Every line of the listing is returned unchanged, and every picture is dropped.

DATA SHOWN ::
· · ·
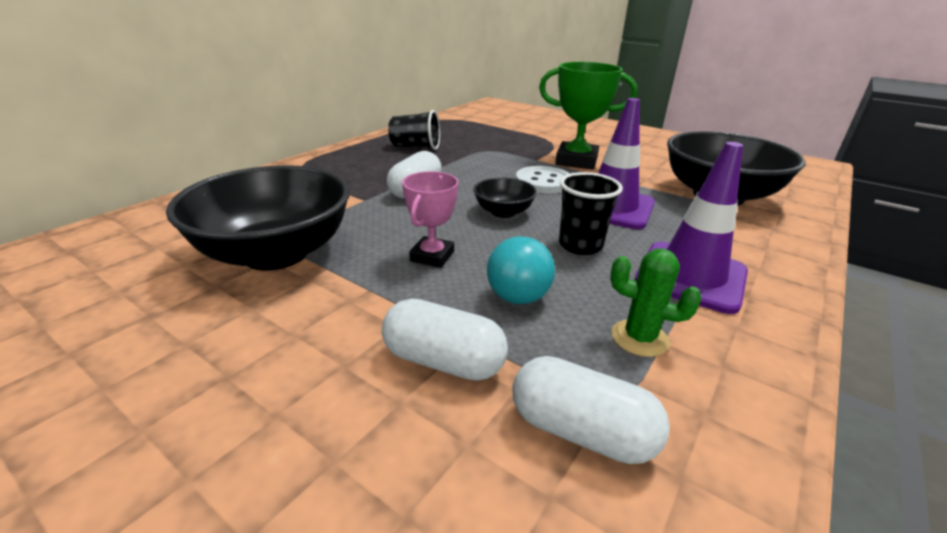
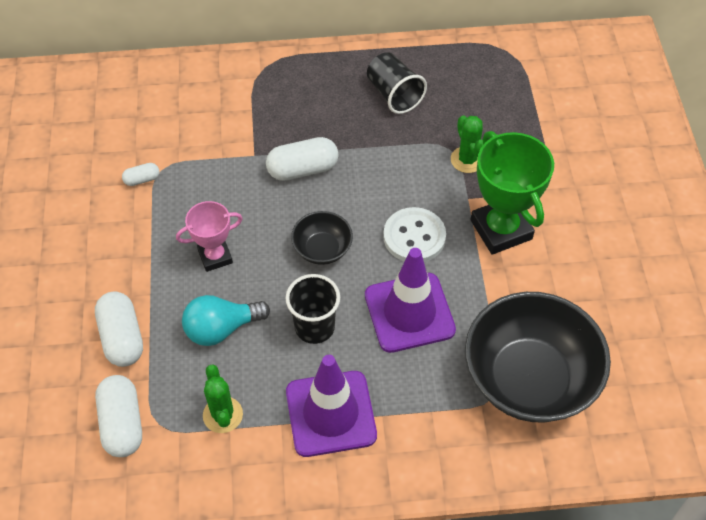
camera: 50 degrees right, 25 degrees up
(276, 253) = (142, 179): black bowl -> white capsule
(506, 150) = (467, 160): none -> green cactus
· · ·
RESPONSE ::
camera: 50 degrees right, 25 degrees up
(276, 253) = (142, 179): black bowl -> white capsule
(506, 150) = (467, 160): none -> green cactus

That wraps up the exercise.